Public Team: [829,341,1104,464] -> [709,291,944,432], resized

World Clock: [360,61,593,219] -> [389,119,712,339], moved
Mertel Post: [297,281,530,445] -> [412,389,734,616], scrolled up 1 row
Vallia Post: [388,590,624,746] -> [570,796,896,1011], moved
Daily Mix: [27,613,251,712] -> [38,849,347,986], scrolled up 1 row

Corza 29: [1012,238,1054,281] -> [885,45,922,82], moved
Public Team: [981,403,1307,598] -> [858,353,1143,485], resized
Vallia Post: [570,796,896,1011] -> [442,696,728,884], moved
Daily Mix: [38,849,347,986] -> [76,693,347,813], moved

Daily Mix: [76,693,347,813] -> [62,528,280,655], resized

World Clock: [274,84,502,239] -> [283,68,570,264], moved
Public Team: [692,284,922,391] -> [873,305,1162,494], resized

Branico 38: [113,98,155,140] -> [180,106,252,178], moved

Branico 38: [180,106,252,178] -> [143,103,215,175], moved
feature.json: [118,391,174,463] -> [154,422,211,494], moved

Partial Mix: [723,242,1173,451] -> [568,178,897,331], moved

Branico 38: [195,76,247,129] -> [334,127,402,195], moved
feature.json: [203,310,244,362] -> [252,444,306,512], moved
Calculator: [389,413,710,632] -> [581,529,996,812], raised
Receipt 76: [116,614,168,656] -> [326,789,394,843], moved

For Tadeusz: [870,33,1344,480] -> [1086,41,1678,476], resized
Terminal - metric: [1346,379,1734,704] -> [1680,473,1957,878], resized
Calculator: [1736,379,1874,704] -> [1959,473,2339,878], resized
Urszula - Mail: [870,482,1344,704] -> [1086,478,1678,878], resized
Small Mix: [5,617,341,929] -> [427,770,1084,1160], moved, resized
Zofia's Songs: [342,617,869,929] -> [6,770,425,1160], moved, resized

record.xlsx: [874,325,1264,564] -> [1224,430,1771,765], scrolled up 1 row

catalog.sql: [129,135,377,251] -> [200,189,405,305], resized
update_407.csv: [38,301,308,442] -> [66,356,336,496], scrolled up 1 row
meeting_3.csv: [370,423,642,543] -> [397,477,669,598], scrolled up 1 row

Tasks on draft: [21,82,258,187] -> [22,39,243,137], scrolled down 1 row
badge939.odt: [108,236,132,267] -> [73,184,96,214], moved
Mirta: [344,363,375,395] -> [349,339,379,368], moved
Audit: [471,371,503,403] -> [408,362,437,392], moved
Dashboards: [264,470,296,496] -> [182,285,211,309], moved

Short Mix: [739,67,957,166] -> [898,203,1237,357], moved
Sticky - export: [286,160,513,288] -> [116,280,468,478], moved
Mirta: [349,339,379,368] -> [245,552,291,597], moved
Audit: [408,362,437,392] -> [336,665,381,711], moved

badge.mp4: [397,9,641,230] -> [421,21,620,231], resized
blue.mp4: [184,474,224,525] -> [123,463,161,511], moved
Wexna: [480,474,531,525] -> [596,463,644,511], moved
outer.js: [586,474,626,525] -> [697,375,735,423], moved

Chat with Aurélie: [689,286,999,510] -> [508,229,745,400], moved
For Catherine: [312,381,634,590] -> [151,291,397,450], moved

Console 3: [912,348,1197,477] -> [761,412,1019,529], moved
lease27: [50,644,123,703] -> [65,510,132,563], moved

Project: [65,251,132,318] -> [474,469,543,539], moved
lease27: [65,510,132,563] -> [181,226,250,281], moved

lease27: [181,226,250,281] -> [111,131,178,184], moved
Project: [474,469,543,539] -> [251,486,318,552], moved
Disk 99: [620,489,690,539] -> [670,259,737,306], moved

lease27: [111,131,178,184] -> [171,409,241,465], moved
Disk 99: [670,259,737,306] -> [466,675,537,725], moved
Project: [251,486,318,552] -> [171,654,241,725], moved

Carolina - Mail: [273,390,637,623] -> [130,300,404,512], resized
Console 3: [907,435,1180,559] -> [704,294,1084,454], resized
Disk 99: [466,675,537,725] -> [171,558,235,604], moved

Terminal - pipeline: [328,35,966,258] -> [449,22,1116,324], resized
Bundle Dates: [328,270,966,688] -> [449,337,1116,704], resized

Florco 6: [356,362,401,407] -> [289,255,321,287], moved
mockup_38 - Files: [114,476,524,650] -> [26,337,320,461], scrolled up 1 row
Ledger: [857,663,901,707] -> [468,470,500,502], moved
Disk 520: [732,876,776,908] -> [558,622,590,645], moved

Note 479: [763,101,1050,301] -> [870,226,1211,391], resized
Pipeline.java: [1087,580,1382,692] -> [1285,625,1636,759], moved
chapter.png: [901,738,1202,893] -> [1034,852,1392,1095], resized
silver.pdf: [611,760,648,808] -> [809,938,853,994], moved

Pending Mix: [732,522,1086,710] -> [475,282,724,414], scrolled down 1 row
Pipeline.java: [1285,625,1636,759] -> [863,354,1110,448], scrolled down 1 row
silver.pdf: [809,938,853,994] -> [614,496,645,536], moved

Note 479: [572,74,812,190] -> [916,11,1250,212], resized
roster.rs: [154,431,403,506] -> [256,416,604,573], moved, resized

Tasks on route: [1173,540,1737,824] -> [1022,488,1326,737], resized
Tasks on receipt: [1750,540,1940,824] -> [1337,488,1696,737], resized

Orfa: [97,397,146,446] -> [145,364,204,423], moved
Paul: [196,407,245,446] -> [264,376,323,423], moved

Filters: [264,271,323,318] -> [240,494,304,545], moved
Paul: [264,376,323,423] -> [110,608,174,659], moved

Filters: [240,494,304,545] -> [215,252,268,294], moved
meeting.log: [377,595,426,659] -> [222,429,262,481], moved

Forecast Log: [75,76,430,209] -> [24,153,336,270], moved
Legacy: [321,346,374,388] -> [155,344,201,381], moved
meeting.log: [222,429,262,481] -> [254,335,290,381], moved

--

Task instructions: Whenever a line in the records contains the word "Clock", copy that line.

Output of the exercise:
World Clock: [360,61,593,219] -> [389,119,712,339], moved
World Clock: [274,84,502,239] -> [283,68,570,264], moved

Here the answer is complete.